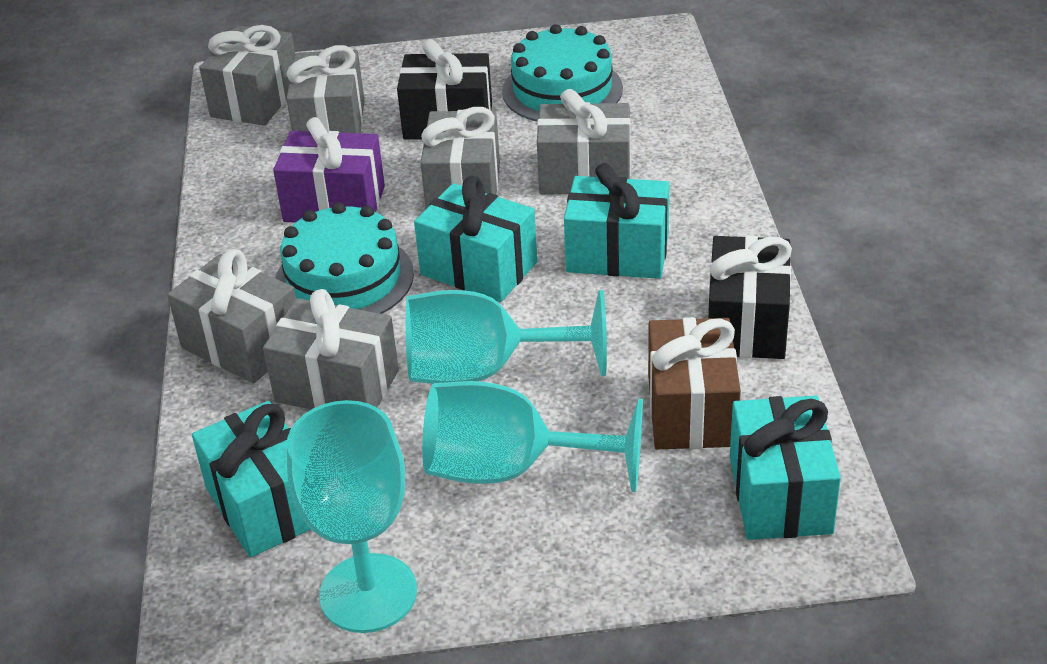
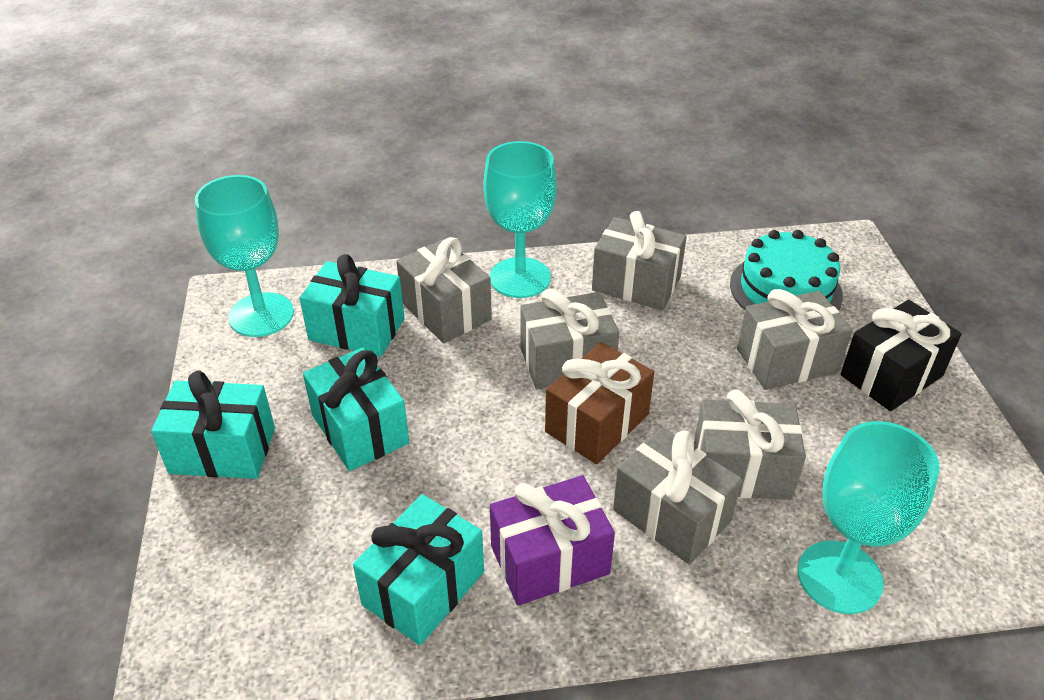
black gift: 2 -> 1
turquoise cake: 2 -> 1

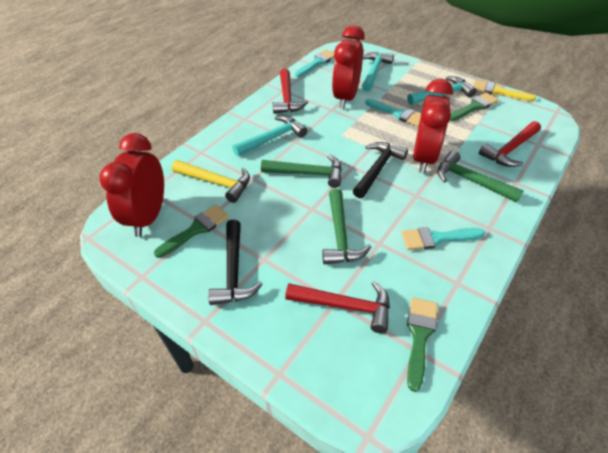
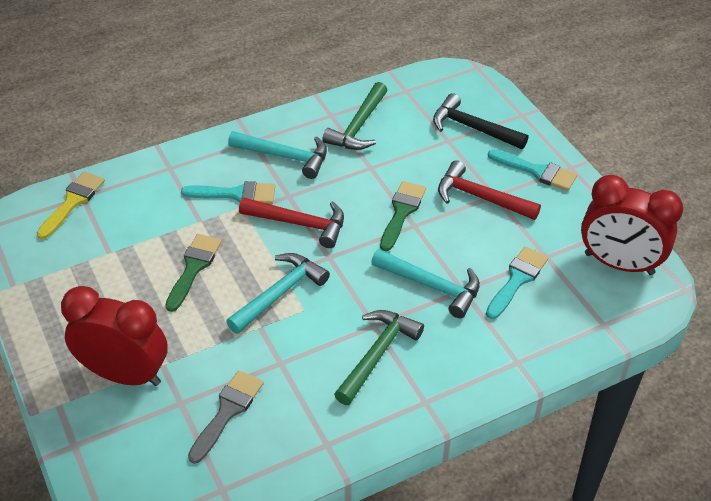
black hammer: 2 -> 1
green brush: 3 -> 2
green hammer: 3 -> 2
grey brush: 0 -> 1
red clock: 3 -> 2
red hammer: 3 -> 2
yellow hammer: 1 -> 0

AIM OF THE TASK: Establish how many lines of the records contain the string "hammer" and state that number without elaboration.

RESPONSE: 4